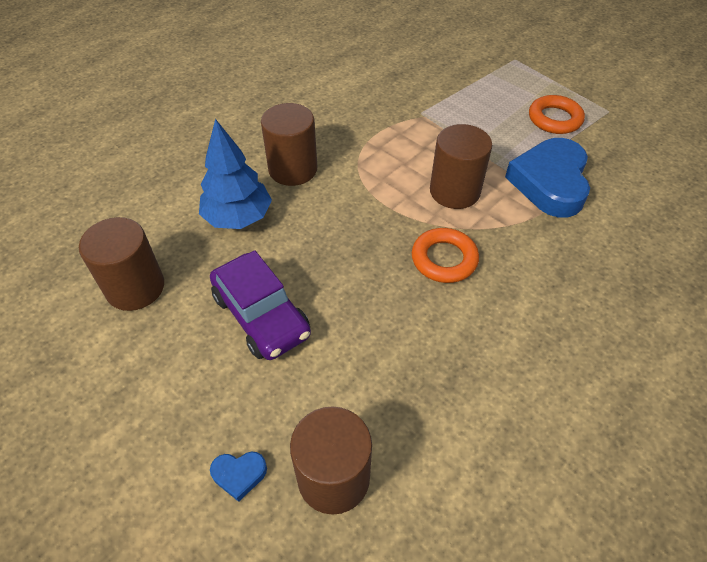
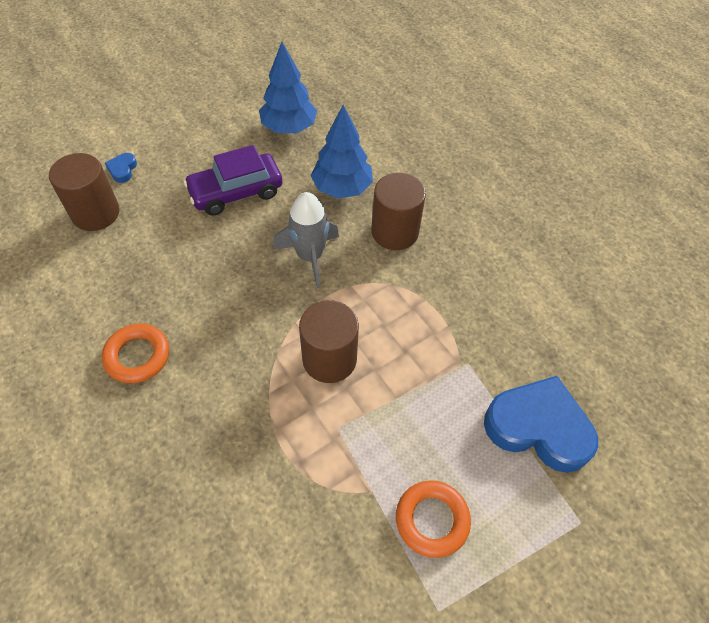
camera: 100 degrees right, 5 degrees up
(135, 287) = (289, 128): brown cylinder -> blue tree
(342, 226) = (310, 256): none -> grey rocket
(444, 259) = (245, 324): orange ring -> orange ring (137, 356)
(550, 182) = (317, 462): blue heart -> blue heart (538, 427)

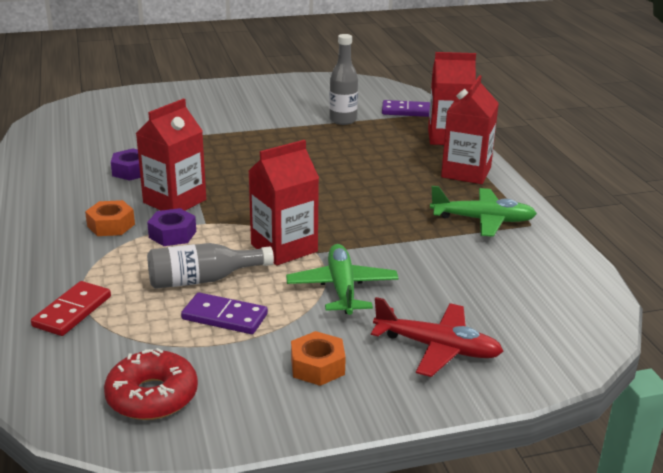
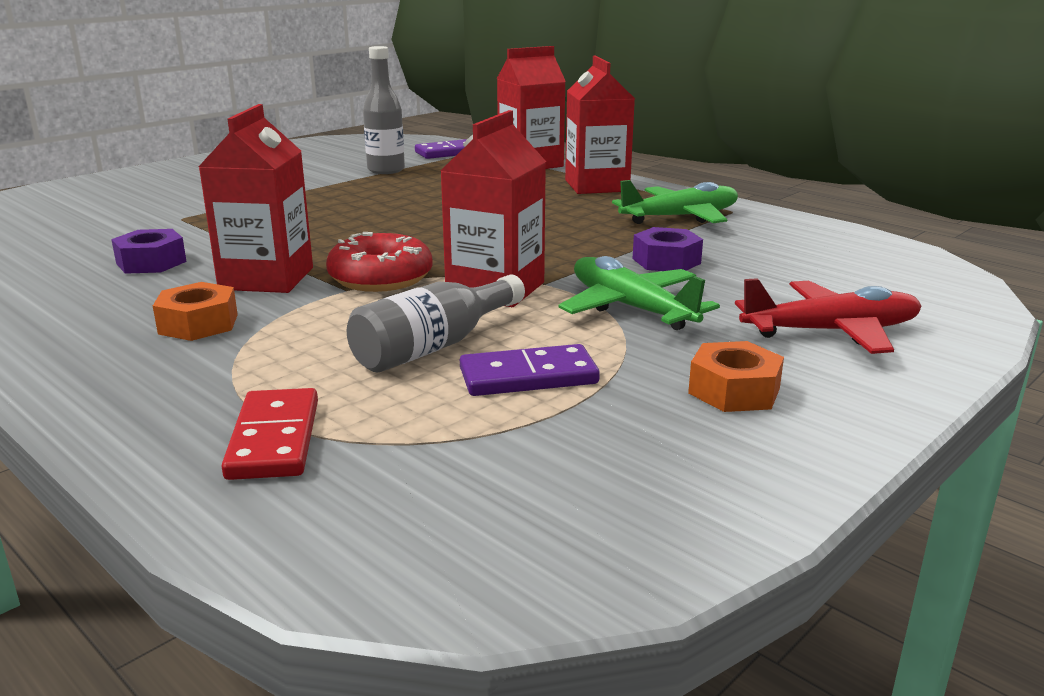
camera: 30 degrees left, 5 degrees down
(152, 396) = (568, 502): red donut -> red donut (381, 278)
(172, 234) = (314, 311): purple nut -> purple nut (666, 261)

# # # # #

DESCRIPTION OF THE TASK = Set down each entry above exactly as it appears. Omit the pictures.

RESPONSE AREA =
camera: 100 degrees right, 5 degrees up
(135, 287) = (289, 128): brown cylinder -> blue tree
(342, 226) = (310, 256): none -> grey rocket
(444, 259) = (245, 324): orange ring -> orange ring (137, 356)
(550, 182) = (317, 462): blue heart -> blue heart (538, 427)

camera: 30 degrees left, 5 degrees down
(152, 396) = (568, 502): red donut -> red donut (381, 278)
(172, 234) = (314, 311): purple nut -> purple nut (666, 261)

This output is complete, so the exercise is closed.